▶ _Given records_
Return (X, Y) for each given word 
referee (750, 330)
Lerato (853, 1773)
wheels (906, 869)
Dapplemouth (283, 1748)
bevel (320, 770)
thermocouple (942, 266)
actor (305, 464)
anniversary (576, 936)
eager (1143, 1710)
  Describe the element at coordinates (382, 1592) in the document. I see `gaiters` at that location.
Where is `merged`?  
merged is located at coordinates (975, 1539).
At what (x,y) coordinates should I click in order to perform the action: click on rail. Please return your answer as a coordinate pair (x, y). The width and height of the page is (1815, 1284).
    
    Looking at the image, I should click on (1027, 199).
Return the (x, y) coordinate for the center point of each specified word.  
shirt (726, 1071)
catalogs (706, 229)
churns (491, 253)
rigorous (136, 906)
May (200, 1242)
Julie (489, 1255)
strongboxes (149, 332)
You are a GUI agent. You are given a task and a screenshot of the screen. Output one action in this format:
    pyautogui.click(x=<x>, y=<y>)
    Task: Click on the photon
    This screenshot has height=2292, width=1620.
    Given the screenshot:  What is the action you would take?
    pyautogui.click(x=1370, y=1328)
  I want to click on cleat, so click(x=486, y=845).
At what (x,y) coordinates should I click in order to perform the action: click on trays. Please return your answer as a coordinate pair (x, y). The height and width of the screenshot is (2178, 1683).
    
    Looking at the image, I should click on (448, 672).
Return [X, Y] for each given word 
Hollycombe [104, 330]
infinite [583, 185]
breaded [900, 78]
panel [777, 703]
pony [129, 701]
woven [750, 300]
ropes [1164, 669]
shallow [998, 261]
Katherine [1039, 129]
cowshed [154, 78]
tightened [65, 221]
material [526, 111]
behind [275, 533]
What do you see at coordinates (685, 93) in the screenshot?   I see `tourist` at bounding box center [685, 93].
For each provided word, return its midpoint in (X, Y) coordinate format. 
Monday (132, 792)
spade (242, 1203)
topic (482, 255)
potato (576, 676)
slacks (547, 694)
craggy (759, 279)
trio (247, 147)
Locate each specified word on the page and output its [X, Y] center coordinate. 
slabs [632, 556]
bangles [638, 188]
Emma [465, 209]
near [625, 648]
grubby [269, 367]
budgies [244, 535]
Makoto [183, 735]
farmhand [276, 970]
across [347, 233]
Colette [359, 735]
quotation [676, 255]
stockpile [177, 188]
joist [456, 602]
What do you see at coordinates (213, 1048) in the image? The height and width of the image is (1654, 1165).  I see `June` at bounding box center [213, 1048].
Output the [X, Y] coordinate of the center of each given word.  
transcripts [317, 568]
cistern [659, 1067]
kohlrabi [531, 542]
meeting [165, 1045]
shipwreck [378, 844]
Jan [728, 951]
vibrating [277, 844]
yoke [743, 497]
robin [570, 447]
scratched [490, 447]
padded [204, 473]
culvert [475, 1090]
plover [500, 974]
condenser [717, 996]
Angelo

▶ _What is being asked_
Update all the records above by replacing "midpoint" with "center point", leaving everything else unchanged.

▶ _Exercise response_
Return (X, Y) for each given word 
referee (750, 330)
Lerato (853, 1773)
wheels (906, 869)
Dapplemouth (283, 1748)
bevel (320, 770)
thermocouple (942, 266)
actor (305, 464)
anniversary (576, 936)
eager (1143, 1710)
  Describe the element at coordinates (382, 1592) in the document. I see `gaiters` at that location.
Where is `merged`?  
merged is located at coordinates (975, 1539).
At what (x,y) coordinates should I click in order to perform the action: click on rail. Please return your answer as a coordinate pair (x, y). The width and height of the page is (1815, 1284).
    
    Looking at the image, I should click on (1027, 199).
Return the (x, y) coordinate for the center point of each specified word.  
shirt (726, 1071)
catalogs (706, 229)
churns (491, 253)
rigorous (136, 906)
May (200, 1242)
Julie (489, 1255)
strongboxes (149, 332)
You are a GUI agent. You are given a task and a screenshot of the screen. Output one action in this format:
    pyautogui.click(x=<x>, y=<y>)
    Task: Click on the photon
    This screenshot has height=2292, width=1620.
    Given the screenshot:  What is the action you would take?
    pyautogui.click(x=1370, y=1328)
  I want to click on cleat, so click(x=486, y=845).
At what (x,y) coordinates should I click in order to perform the action: click on trays. Please return your answer as a coordinate pair (x, y). The height and width of the screenshot is (2178, 1683).
    
    Looking at the image, I should click on (448, 672).
Return [X, Y] for each given word 
Hollycombe [104, 330]
infinite [583, 185]
breaded [900, 78]
panel [777, 703]
pony [129, 701]
woven [750, 300]
ropes [1164, 669]
shallow [998, 261]
Katherine [1039, 129]
cowshed [154, 78]
tightened [65, 221]
material [526, 111]
behind [275, 533]
What do you see at coordinates (685, 93) in the screenshot?   I see `tourist` at bounding box center [685, 93].
For each provided word, return its center point in (X, Y) coordinate format. 
Monday (132, 792)
spade (242, 1203)
topic (482, 255)
potato (576, 676)
slacks (547, 694)
craggy (759, 279)
trio (247, 147)
Locate each specified word on the page and output its [X, Y] center coordinate. 
slabs [632, 556]
bangles [638, 188]
Emma [465, 209]
near [625, 648]
grubby [269, 367]
budgies [244, 535]
Makoto [183, 735]
farmhand [276, 970]
across [347, 233]
Colette [359, 735]
quotation [676, 255]
stockpile [177, 188]
joist [456, 602]
What do you see at coordinates (213, 1048) in the image? The height and width of the image is (1654, 1165).  I see `June` at bounding box center [213, 1048].
Output the [X, Y] coordinate of the center of each given word.  
transcripts [317, 568]
cistern [659, 1067]
kohlrabi [531, 542]
meeting [165, 1045]
shipwreck [378, 844]
Jan [728, 951]
vibrating [277, 844]
yoke [743, 497]
robin [570, 447]
scratched [490, 447]
padded [204, 473]
culvert [475, 1090]
plover [500, 974]
condenser [717, 996]
Angelo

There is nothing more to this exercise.